THE DATA:
************

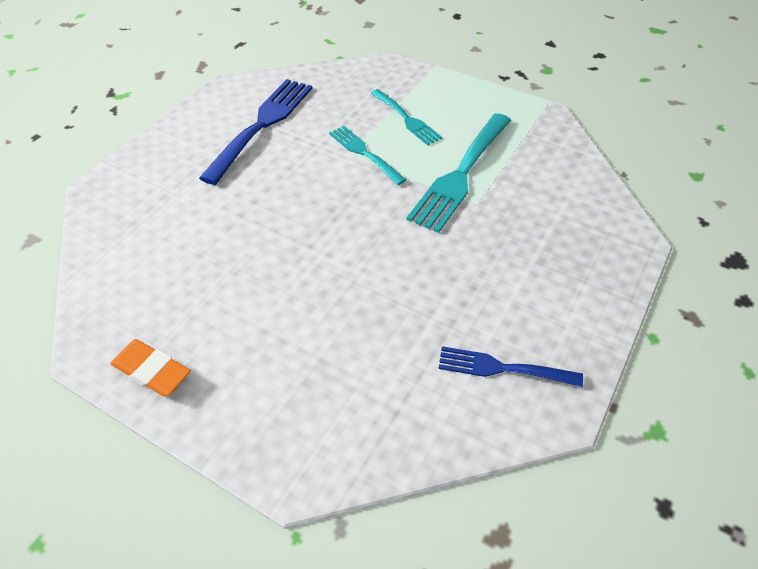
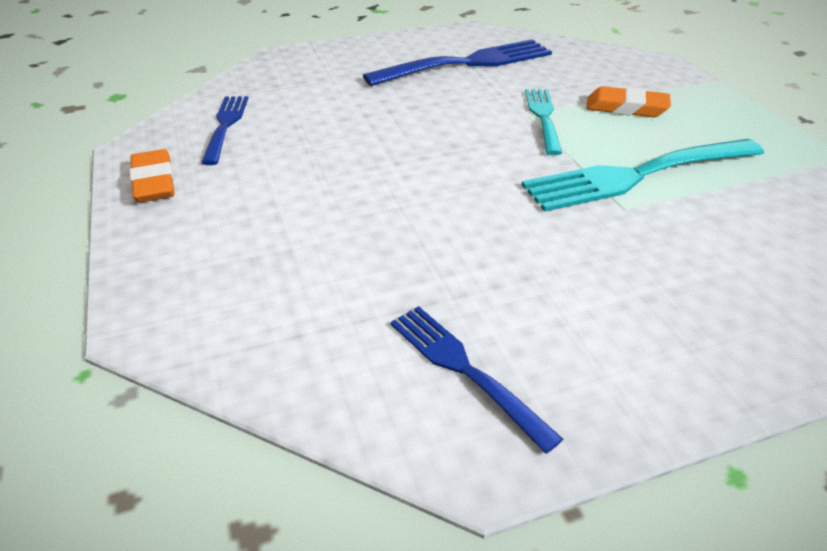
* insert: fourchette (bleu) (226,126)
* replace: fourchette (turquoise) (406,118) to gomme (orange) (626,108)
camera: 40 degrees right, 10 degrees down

************

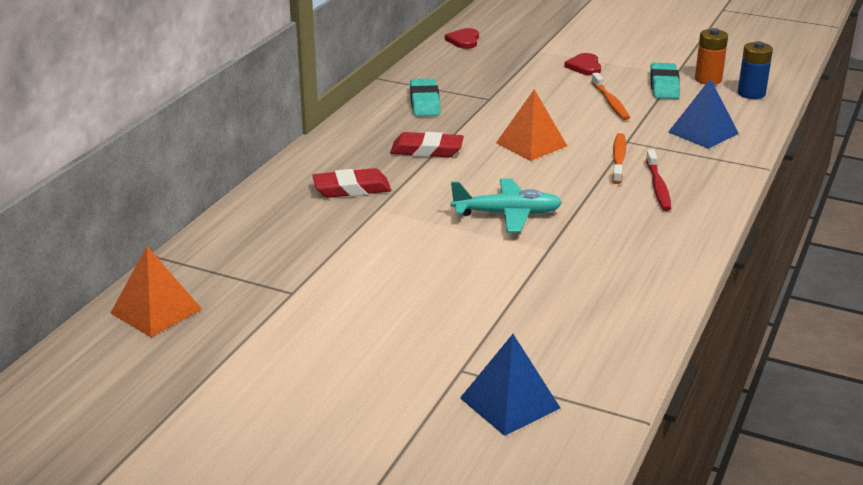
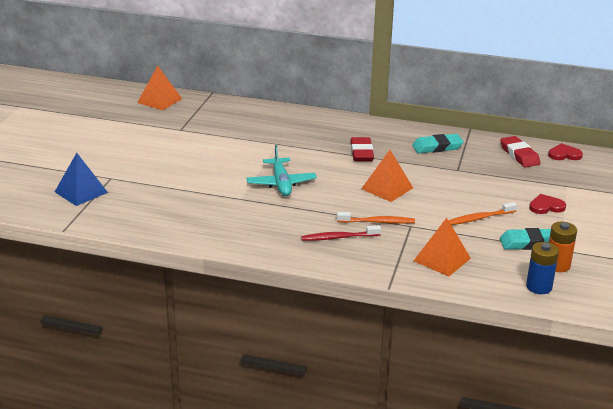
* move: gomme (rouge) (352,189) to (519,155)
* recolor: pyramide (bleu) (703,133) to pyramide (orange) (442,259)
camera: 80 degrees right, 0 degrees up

************

WHAT TO WORK ON: Count, in the records above, the lines that include "fourchette", and give the number with nothing added.

ANSWER BOX: 2